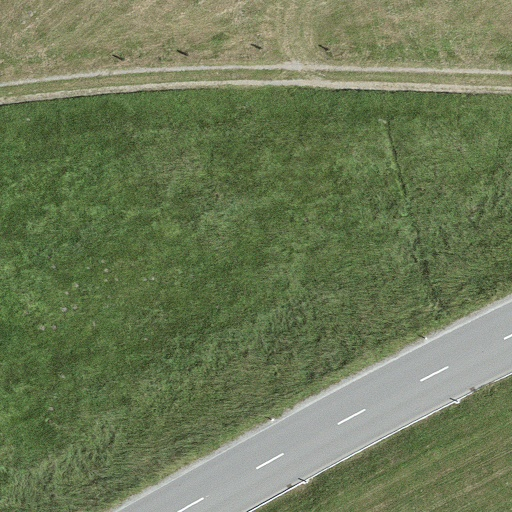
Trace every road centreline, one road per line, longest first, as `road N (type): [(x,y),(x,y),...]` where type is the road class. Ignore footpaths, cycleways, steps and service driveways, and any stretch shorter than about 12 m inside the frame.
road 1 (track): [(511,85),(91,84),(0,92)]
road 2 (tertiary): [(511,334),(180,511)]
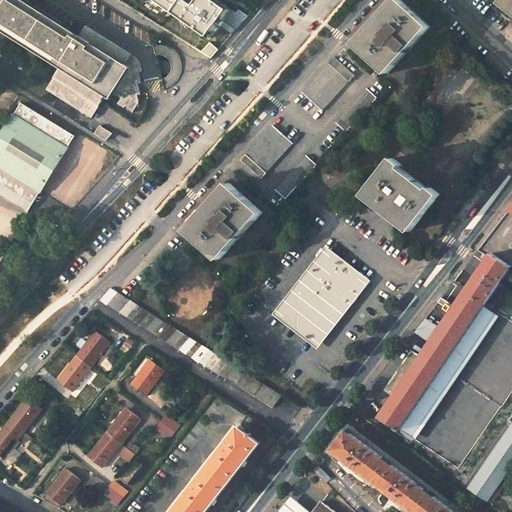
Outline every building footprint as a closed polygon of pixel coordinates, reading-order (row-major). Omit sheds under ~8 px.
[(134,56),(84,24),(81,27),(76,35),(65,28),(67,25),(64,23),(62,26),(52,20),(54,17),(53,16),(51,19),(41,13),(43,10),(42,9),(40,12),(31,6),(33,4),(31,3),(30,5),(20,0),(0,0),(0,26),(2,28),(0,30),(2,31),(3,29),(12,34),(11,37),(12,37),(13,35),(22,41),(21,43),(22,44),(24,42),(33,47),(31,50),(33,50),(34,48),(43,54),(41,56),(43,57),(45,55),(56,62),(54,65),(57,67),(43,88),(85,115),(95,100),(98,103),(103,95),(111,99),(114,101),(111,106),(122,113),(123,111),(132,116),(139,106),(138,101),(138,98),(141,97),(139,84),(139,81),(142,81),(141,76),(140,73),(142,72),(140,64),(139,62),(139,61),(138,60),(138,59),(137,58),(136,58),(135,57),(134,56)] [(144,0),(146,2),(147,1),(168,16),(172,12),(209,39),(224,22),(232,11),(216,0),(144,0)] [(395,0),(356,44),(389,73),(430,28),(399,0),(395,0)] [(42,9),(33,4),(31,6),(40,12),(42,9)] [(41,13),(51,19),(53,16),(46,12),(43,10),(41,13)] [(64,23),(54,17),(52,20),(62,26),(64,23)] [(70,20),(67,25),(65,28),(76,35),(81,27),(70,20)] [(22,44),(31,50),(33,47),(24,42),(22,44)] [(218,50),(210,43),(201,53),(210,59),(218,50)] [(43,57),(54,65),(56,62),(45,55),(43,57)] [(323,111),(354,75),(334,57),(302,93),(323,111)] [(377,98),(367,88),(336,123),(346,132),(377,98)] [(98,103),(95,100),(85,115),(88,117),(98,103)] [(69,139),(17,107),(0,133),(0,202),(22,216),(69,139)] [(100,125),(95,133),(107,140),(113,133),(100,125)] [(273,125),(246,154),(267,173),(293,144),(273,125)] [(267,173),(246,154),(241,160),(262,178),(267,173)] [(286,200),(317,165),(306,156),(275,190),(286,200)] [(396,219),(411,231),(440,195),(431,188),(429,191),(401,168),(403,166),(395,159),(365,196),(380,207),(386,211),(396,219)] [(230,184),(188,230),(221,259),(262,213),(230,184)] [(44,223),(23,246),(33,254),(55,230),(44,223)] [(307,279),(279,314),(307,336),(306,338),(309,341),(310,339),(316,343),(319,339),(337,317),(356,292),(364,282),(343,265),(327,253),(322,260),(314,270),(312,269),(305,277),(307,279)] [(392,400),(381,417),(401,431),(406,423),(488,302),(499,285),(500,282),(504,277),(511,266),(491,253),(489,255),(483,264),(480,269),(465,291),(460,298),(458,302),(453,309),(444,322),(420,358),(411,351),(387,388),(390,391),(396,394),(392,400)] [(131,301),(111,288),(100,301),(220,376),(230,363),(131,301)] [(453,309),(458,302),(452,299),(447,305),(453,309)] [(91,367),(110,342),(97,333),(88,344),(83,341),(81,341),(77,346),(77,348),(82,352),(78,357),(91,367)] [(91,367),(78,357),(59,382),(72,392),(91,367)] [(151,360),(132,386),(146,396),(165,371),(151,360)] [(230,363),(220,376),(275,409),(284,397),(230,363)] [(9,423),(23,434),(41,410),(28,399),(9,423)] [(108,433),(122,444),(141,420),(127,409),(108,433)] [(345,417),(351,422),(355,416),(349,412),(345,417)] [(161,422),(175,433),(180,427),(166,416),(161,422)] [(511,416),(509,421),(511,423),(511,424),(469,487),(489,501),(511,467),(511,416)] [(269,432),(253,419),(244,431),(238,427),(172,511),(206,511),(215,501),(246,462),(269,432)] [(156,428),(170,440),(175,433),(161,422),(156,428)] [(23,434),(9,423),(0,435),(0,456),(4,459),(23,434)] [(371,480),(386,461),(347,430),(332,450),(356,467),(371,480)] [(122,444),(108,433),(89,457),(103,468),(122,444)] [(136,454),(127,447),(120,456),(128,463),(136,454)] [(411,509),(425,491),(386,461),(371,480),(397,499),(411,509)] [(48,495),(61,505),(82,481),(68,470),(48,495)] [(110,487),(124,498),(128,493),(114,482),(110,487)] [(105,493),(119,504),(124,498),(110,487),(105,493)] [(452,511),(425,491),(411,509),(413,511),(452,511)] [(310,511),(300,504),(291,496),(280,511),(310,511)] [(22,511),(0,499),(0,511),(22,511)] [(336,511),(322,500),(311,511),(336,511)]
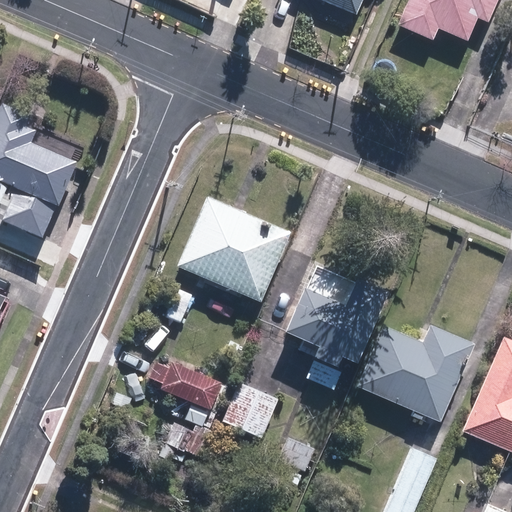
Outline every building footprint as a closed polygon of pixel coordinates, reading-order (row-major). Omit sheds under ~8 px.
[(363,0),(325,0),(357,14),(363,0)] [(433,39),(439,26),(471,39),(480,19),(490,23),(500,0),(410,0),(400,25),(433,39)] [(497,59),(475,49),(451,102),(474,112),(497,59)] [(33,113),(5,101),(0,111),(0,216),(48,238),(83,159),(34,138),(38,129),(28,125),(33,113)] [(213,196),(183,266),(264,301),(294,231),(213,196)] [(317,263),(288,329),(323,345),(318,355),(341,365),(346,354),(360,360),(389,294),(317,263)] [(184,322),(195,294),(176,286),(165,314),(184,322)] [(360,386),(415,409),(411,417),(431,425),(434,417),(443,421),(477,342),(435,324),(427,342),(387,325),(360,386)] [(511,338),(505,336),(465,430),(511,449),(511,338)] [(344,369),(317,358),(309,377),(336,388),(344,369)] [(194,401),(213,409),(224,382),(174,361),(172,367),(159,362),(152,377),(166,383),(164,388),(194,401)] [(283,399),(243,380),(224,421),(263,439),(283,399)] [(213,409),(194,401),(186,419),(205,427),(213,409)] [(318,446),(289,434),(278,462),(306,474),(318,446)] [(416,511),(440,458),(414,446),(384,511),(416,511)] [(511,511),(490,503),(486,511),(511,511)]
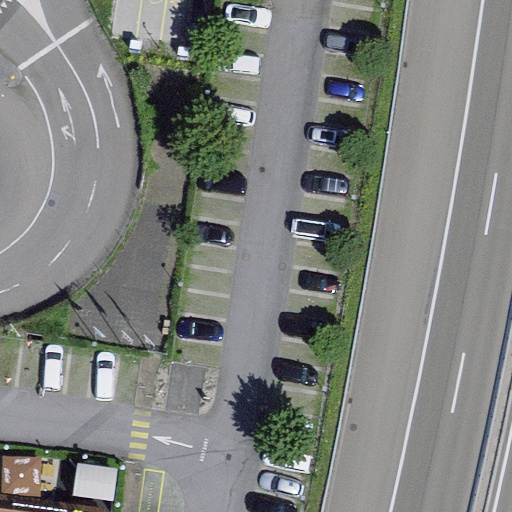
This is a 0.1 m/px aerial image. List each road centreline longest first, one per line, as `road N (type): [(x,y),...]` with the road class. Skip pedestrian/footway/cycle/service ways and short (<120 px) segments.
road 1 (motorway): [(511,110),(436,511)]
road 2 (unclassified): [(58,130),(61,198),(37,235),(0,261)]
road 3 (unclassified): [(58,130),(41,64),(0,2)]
______
▶ What the task requires
Report each line of the rows above that contains the string "service", copying it in full. Matches must be case-sensitive.

▶ Exercise result
Trace every road centreline, one road per line, longest first, as `road N (type): [(x,y),(x,y),...]` where type is the road class. Ignore footpaths, cycleways, steps and service driveways, and any stretch shorter than about 12 m inside the frame.
This is a 0.1 m/px aerial image. List each road centreline longest first, one per line, as `road N (type): [(x,y),...]` with the road class. Skip pedestrian/footway/cycle/service ways and short (<120 px) segments.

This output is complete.